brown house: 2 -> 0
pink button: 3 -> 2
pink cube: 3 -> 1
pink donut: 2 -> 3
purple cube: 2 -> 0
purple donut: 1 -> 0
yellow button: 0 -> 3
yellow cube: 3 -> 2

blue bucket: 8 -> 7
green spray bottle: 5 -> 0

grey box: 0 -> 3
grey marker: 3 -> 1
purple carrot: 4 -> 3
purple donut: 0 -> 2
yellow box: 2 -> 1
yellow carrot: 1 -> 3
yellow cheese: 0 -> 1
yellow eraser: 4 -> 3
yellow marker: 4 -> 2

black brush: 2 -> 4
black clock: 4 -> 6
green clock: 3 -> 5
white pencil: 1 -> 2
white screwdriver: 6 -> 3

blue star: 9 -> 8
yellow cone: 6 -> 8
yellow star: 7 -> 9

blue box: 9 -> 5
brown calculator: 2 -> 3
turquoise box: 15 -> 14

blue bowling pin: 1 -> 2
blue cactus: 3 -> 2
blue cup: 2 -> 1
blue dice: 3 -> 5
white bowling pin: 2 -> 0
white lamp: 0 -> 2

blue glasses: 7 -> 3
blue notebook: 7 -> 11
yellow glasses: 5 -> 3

What the exercise asks >> Restate, without alteration, the lines of the material above that begin at the one containing "white bowling pin: 2 -> 0" and run through its last line.

Completed task >>
white bowling pin: 2 -> 0
white lamp: 0 -> 2

blue glasses: 7 -> 3
blue notebook: 7 -> 11
yellow glasses: 5 -> 3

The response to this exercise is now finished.